> _What you will do_
Please go line by line and repeat the data below exactly, with no images.

> _Recorded information_
..............................
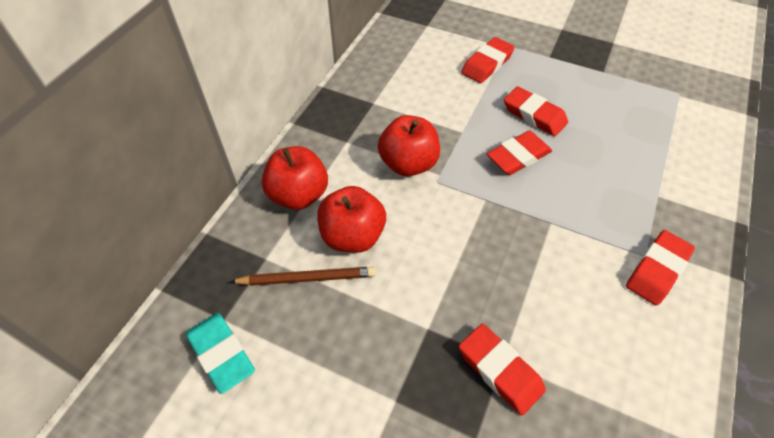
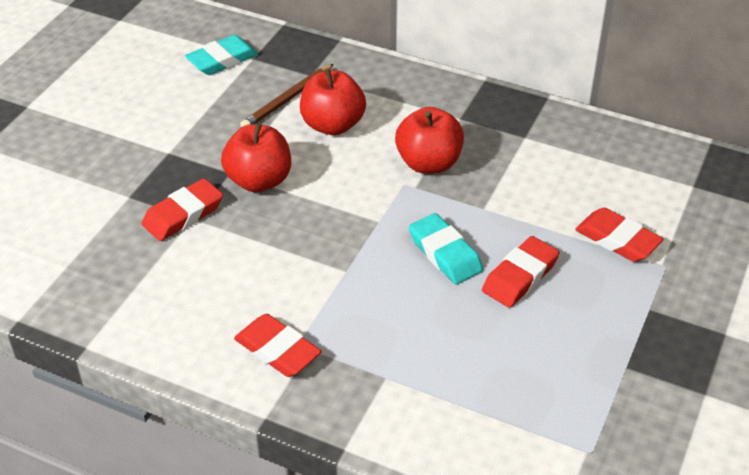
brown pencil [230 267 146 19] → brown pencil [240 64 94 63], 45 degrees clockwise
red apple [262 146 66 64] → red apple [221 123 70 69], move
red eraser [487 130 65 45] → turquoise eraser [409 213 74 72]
..............................
> _Solution for this problem_
brown pencil [230 267 146 19] → brown pencil [240 64 94 63], 45 degrees clockwise
red apple [262 146 66 64] → red apple [221 123 70 69], move
red eraser [487 130 65 45] → turquoise eraser [409 213 74 72]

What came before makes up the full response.